Directions for this task: How many lines in the records below contain the word "blanc"? Reply with that number only.

Provided data:

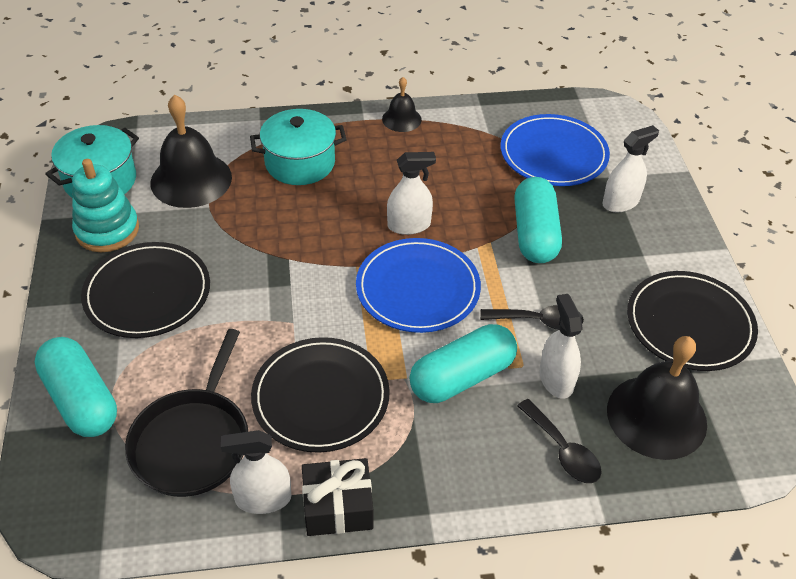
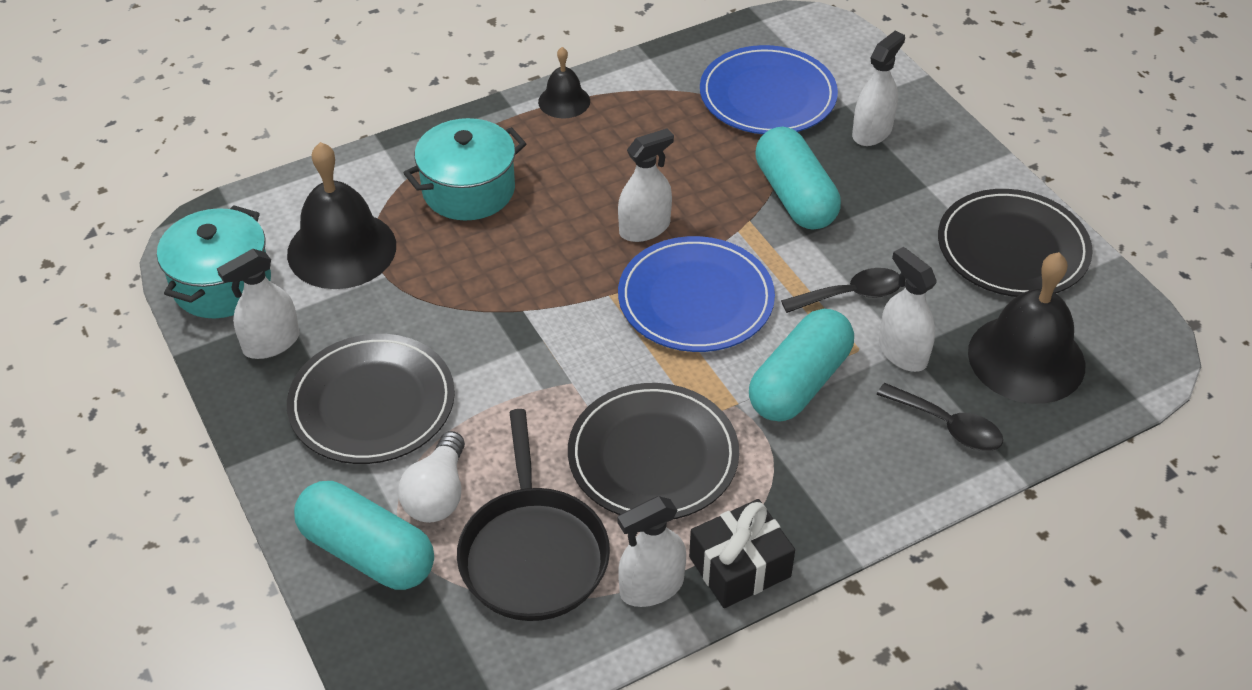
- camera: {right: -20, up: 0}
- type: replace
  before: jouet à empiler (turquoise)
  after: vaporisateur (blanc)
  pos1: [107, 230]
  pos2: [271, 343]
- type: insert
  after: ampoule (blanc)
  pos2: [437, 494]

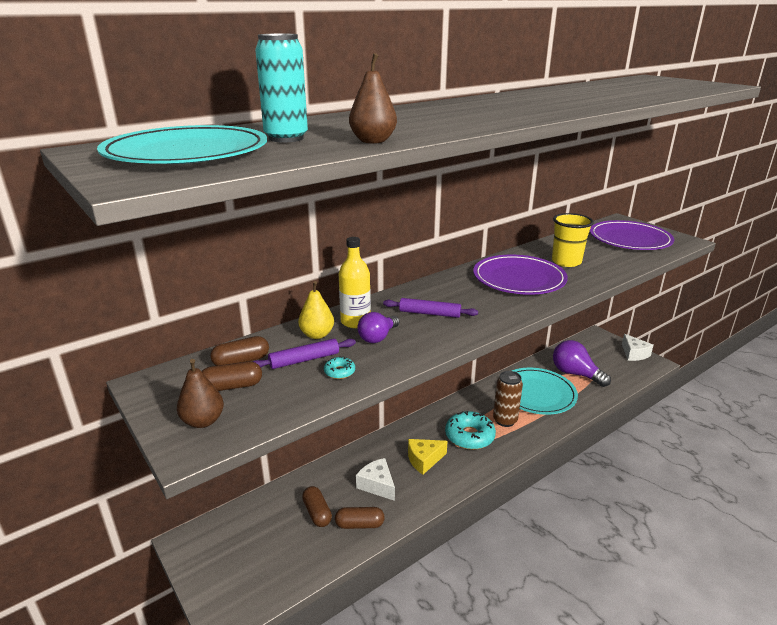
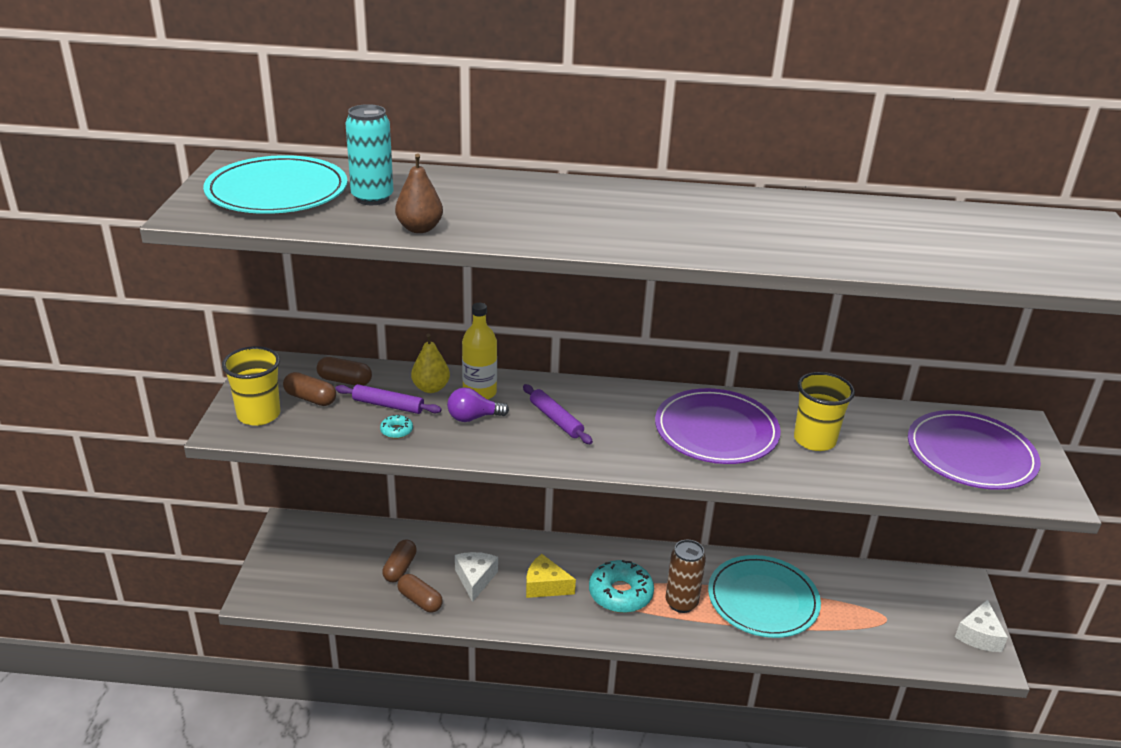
- camera: {right: 40, up: 5}
- type: delete
  before: ampoule (violet)
  pos1: [575, 374]
- type: replace
  before: poire (marron)
  after: gobelet (jaune)
  pos1: [203, 421]
  pos2: [259, 415]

Answer to the problem: 2